■ Requirement: Each record must be retyped in full. No character may differ.
= = =
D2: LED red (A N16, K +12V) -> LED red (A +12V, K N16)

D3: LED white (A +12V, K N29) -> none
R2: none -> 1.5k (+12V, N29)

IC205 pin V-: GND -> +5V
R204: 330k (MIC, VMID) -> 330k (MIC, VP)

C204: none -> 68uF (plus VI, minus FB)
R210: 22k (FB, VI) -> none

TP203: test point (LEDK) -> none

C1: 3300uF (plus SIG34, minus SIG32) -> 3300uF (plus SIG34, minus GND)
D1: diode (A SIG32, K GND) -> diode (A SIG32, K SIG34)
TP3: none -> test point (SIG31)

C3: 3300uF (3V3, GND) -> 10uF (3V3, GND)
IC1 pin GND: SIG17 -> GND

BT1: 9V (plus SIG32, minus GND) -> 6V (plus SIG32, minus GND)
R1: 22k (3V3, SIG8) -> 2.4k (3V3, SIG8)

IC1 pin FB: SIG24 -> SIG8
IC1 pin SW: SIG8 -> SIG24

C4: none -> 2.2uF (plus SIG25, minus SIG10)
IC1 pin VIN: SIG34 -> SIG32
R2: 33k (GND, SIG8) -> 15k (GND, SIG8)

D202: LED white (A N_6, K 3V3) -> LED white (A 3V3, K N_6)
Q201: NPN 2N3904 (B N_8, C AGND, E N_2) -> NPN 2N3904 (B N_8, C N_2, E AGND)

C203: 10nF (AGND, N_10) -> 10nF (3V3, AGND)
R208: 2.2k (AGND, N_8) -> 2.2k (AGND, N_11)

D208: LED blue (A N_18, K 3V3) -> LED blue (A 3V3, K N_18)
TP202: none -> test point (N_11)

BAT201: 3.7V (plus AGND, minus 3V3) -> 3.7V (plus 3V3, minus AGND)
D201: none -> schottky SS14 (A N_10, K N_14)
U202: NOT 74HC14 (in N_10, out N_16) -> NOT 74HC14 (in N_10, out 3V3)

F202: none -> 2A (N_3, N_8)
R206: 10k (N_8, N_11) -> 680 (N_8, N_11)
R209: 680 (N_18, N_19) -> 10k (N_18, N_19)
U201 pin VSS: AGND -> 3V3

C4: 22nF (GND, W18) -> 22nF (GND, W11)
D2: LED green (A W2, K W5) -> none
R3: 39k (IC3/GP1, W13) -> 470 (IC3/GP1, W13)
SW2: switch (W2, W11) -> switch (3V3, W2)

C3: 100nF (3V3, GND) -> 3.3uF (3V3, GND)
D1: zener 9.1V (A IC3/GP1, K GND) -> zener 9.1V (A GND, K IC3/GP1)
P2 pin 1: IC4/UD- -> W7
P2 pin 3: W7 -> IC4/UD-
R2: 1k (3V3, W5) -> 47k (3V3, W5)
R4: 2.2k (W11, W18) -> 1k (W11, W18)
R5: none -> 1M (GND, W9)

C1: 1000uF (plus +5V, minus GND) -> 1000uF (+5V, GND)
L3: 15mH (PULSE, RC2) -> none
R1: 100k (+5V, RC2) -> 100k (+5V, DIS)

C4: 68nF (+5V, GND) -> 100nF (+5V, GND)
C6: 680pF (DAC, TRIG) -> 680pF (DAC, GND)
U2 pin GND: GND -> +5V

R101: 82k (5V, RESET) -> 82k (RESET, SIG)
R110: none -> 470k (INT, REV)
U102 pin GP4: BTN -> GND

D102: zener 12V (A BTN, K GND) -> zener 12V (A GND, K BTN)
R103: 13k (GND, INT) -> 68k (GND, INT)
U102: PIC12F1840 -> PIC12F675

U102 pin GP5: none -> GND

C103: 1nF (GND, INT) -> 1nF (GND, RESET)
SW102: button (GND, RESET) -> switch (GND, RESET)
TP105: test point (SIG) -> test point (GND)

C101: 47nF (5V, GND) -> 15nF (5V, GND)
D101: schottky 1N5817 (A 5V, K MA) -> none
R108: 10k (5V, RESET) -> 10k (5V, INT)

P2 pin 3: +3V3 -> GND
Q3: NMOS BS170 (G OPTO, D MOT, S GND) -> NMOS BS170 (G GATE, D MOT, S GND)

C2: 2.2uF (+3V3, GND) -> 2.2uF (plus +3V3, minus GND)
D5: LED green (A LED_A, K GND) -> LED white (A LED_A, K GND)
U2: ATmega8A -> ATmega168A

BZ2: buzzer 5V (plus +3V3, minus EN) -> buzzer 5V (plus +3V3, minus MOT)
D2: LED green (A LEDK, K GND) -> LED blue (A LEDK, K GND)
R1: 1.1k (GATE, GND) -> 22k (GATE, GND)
= = =
■ Solution to this exercise:
D2: LED red (A N16, K +12V) -> LED red (A +12V, K N16)

D3: LED white (A +12V, K N29) -> none
R2: none -> 1.5k (+12V, N29)

IC205 pin V-: GND -> +5V
R204: 330k (MIC, VMID) -> 330k (MIC, VP)

C204: none -> 68uF (plus VI, minus FB)
R210: 22k (FB, VI) -> none

TP203: test point (LEDK) -> none

C1: 3300uF (plus SIG34, minus SIG32) -> 3300uF (plus SIG34, minus GND)
D1: diode (A SIG32, K GND) -> diode (A SIG32, K SIG34)
TP3: none -> test point (SIG31)

C3: 3300uF (3V3, GND) -> 10uF (3V3, GND)
IC1 pin GND: SIG17 -> GND

BT1: 9V (plus SIG32, minus GND) -> 6V (plus SIG32, minus GND)
R1: 22k (3V3, SIG8) -> 2.4k (3V3, SIG8)

IC1 pin FB: SIG24 -> SIG8
IC1 pin SW: SIG8 -> SIG24

C4: none -> 2.2uF (plus SIG25, minus SIG10)
IC1 pin VIN: SIG34 -> SIG32
R2: 33k (GND, SIG8) -> 15k (GND, SIG8)

D202: LED white (A N_6, K 3V3) -> LED white (A 3V3, K N_6)
Q201: NPN 2N3904 (B N_8, C AGND, E N_2) -> NPN 2N3904 (B N_8, C N_2, E AGND)

C203: 10nF (AGND, N_10) -> 10nF (3V3, AGND)
R208: 2.2k (AGND, N_8) -> 2.2k (AGND, N_11)

D208: LED blue (A N_18, K 3V3) -> LED blue (A 3V3, K N_18)
TP202: none -> test point (N_11)

BAT201: 3.7V (plus AGND, minus 3V3) -> 3.7V (plus 3V3, minus AGND)
D201: none -> schottky SS14 (A N_10, K N_14)
U202: NOT 74HC14 (in N_10, out N_16) -> NOT 74HC14 (in N_10, out 3V3)

F202: none -> 2A (N_3, N_8)
R206: 10k (N_8, N_11) -> 680 (N_8, N_11)
R209: 680 (N_18, N_19) -> 10k (N_18, N_19)
U201 pin VSS: AGND -> 3V3

C4: 22nF (GND, W18) -> 22nF (GND, W11)
D2: LED green (A W2, K W5) -> none
R3: 39k (IC3/GP1, W13) -> 470 (IC3/GP1, W13)
SW2: switch (W2, W11) -> switch (3V3, W2)

C3: 100nF (3V3, GND) -> 3.3uF (3V3, GND)
D1: zener 9.1V (A IC3/GP1, K GND) -> zener 9.1V (A GND, K IC3/GP1)
P2 pin 1: IC4/UD- -> W7
P2 pin 3: W7 -> IC4/UD-
R2: 1k (3V3, W5) -> 47k (3V3, W5)
R4: 2.2k (W11, W18) -> 1k (W11, W18)
R5: none -> 1M (GND, W9)

C1: 1000uF (plus +5V, minus GND) -> 1000uF (+5V, GND)
L3: 15mH (PULSE, RC2) -> none
R1: 100k (+5V, RC2) -> 100k (+5V, DIS)

C4: 68nF (+5V, GND) -> 100nF (+5V, GND)
C6: 680pF (DAC, TRIG) -> 680pF (DAC, GND)
U2 pin GND: GND -> +5V

R101: 82k (5V, RESET) -> 82k (RESET, SIG)
R110: none -> 470k (INT, REV)
U102 pin GP4: BTN -> GND

D102: zener 12V (A BTN, K GND) -> zener 12V (A GND, K BTN)
R103: 13k (GND, INT) -> 68k (GND, INT)
U102: PIC12F1840 -> PIC12F675

U102 pin GP5: none -> GND

C103: 1nF (GND, INT) -> 1nF (GND, RESET)
SW102: button (GND, RESET) -> switch (GND, RESET)
TP105: test point (SIG) -> test point (GND)

C101: 47nF (5V, GND) -> 15nF (5V, GND)
D101: schottky 1N5817 (A 5V, K MA) -> none
R108: 10k (5V, RESET) -> 10k (5V, INT)

P2 pin 3: +3V3 -> GND
Q3: NMOS BS170 (G OPTO, D MOT, S GND) -> NMOS BS170 (G GATE, D MOT, S GND)

C2: 2.2uF (+3V3, GND) -> 2.2uF (plus +3V3, minus GND)
D5: LED green (A LED_A, K GND) -> LED white (A LED_A, K GND)
U2: ATmega8A -> ATmega168A

BZ2: buzzer 5V (plus +3V3, minus EN) -> buzzer 5V (plus +3V3, minus MOT)
D2: LED green (A LEDK, K GND) -> LED blue (A LEDK, K GND)
R1: 1.1k (GATE, GND) -> 22k (GATE, GND)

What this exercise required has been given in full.